DIRECTIONS:
Could you set down only the lines from the one including "purple semicircle: (151, 77)" to the end of the records below, inclusive and exact, leaving pictures out?

INFORMATION SHOWN:
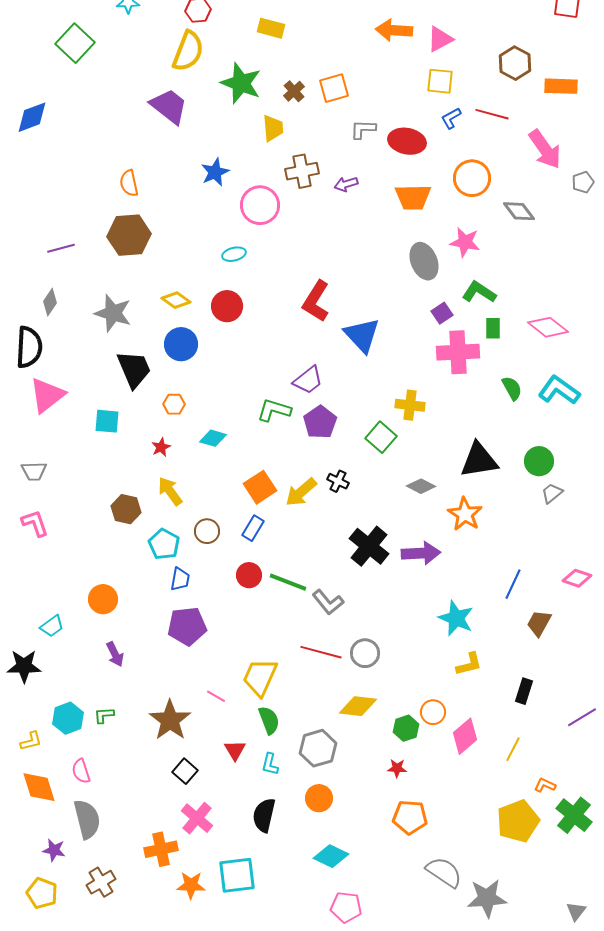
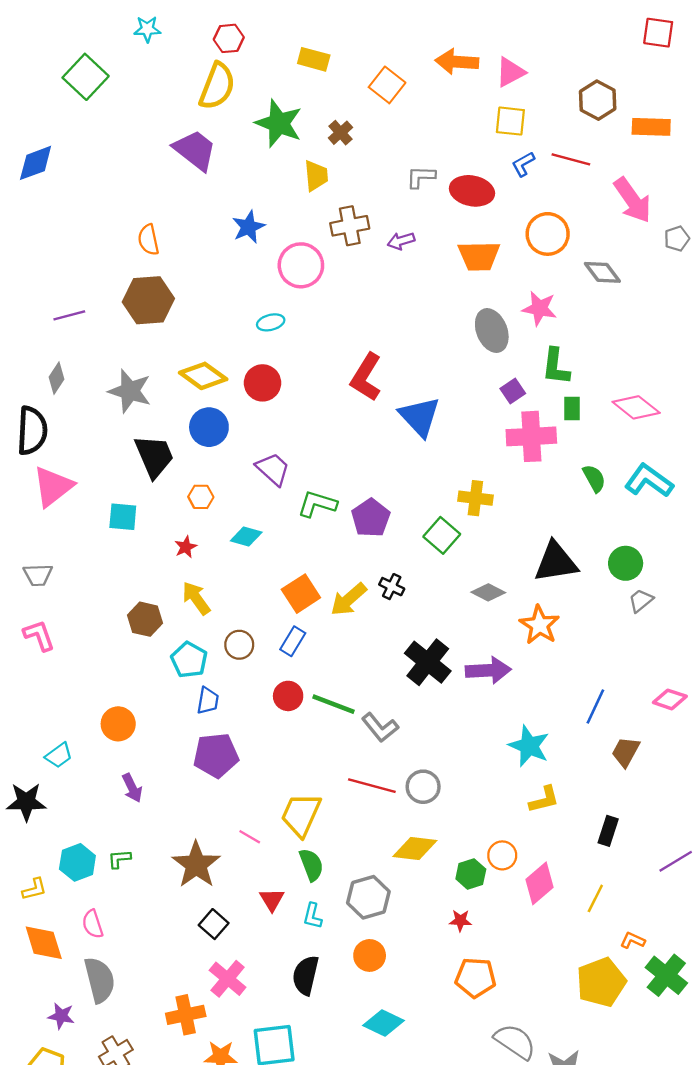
orange square: (334, 88) -> (387, 85), moved, turned -36
green L-shape: (479, 292) -> (556, 367), turned -116
yellow diamond: (176, 300) -> (203, 376), size x1.4
purple trapezoid: (308, 380) -> (273, 469), moved, turned -100

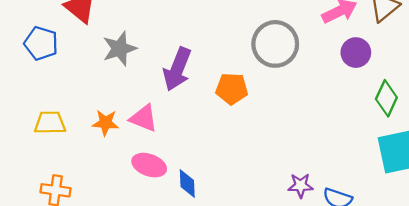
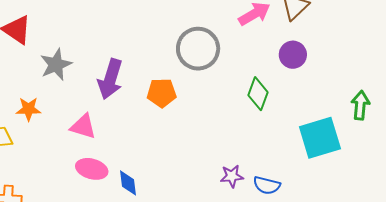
purple circle: (356, 53) -> (293, 55), moved
green diamond: (386, 98) -> (258, 94), moved
orange star: (105, 123) -> (28, 109), moved

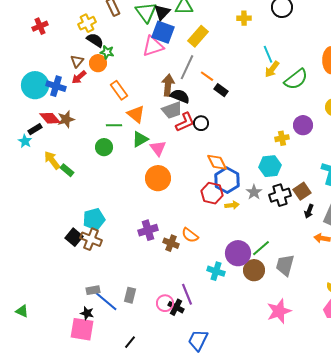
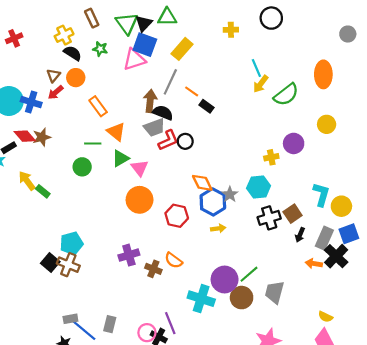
green star: (107, 52) -> (100, 49), moved
gray star: (254, 192) -> (230, 194), moved
red hexagon: (212, 193) -> (177, 216), moved
cyan cross: (216, 271) -> (201, 299), size x1.4

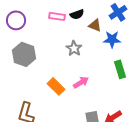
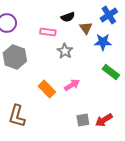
pink rectangle: (57, 16) -> (48, 32), moved
brown triangle: (95, 25) -> (86, 28), turned 32
green rectangle: (120, 69) -> (111, 72), turned -36

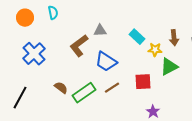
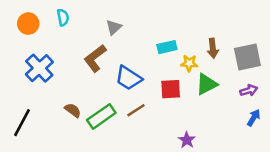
gray triangle: (100, 31) -> (114, 27), moved, turned -40
cyan rectangle: (137, 37) -> (167, 47), turned -56
red square: (143, 82) -> (171, 89), moved

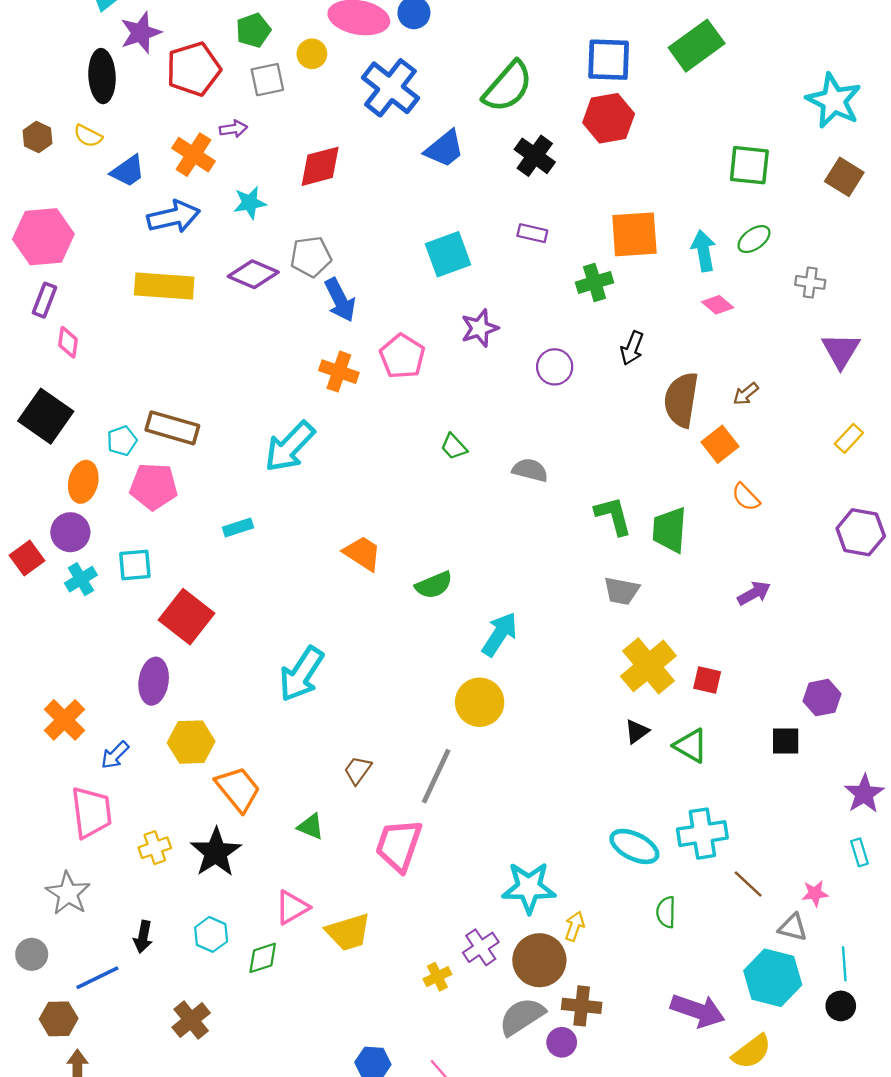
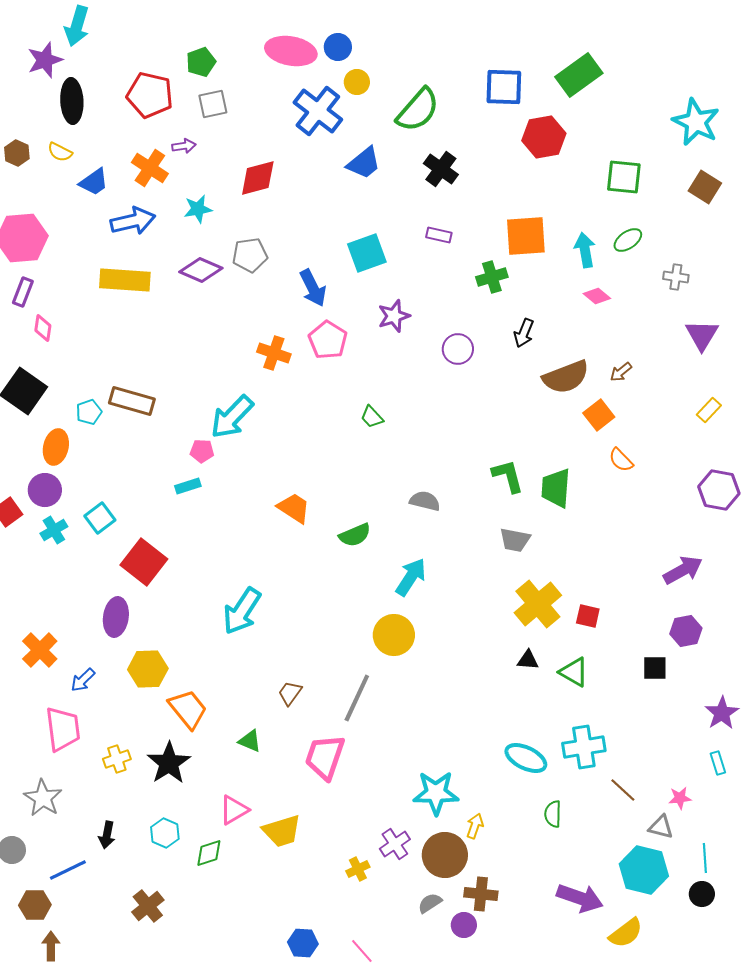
purple star: (141, 33) -> (45, 60), moved
yellow circle: (312, 54) -> (357, 82), moved
red pentagon: (193, 69) -> (150, 95), turned 30
red hexagon: (609, 118) -> (544, 137), moved
blue arrow: (340, 300) -> (313, 288), moved
brown semicircle: (681, 400) -> (566, 377), turned -120
gray semicircle: (530, 470) -> (425, 501), moved
pink pentagon: (154, 486) -> (202, 451), moved, size x0.6
cyan square: (135, 565) -> (100, 518), turned -32
purple arrow: (754, 593) -> (683, 570), moved, size x1.4
black triangle: (637, 732) -> (528, 660), turned 40
gray semicircle: (522, 1016) -> (430, 903), size x0.6

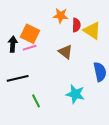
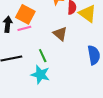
cyan star: (75, 94) -> (40, 75), moved
green line: (36, 101) -> (43, 56), moved

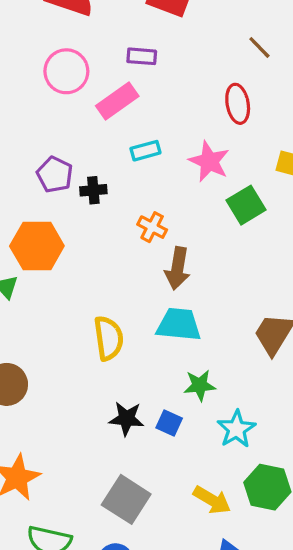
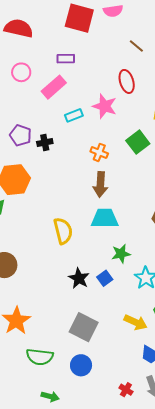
pink circle: (66, 71) -> (21, 72), size x0.7
pink star: (209, 161) -> (105, 106), moved
orange cross: (152, 227) -> (99, 152), moved
black star: (126, 419) -> (79, 278), turned 30
blue square: (169, 423) -> (105, 278), turned 35

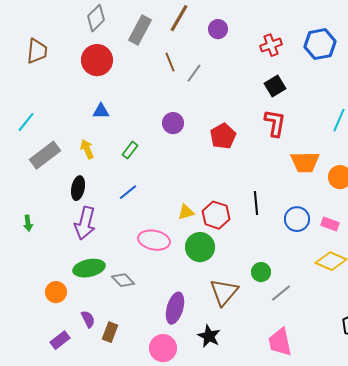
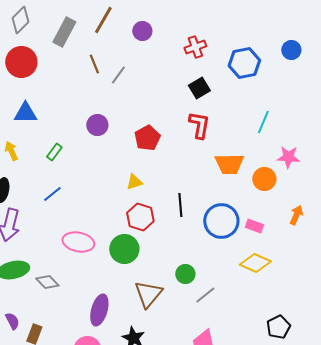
blue hexagon: (320, 44) -> (244, 63), moved
blue triangle: (101, 111) -> (25, 113), size x1.4
yellow triangle: (186, 212) -> (134, 182), moved
blue circle: (297, 219) -> (221, 221), size x1.4

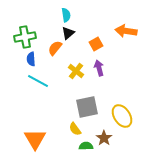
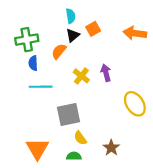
orange square: (96, 44) -> (93, 29), moved
cyan line: (38, 81) -> (41, 87), turned -30
gray square: (87, 107) -> (68, 115), moved
yellow ellipse: (122, 116) -> (135, 104), moved
green semicircle: (86, 146) -> (74, 156), moved

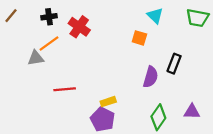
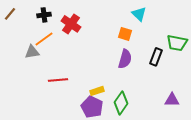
green trapezoid: (197, 18) -> (177, 43), moved
purple semicircle: (151, 77) -> (125, 59), moved
green diamond: (158, 117) -> (121, 103), moved

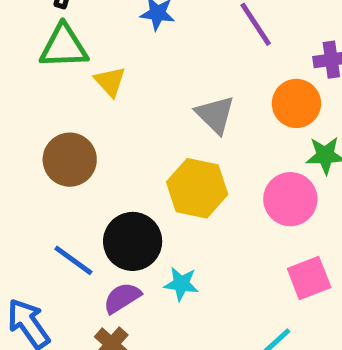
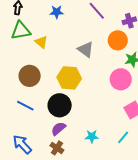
yellow hexagon: (197, 188) -> (69, 78), moved
blue line: (73, 260) -> (25, 106), moved
cyan star: (181, 284) -> (92, 136), moved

ANSWER TO THIS EXERCISE:
purple semicircle: (151, 77) -> (125, 59), moved
green diamond: (158, 117) -> (121, 103), moved

yellow hexagon: (197, 188) -> (69, 78), moved
blue line: (73, 260) -> (25, 106), moved
cyan star: (181, 284) -> (92, 136), moved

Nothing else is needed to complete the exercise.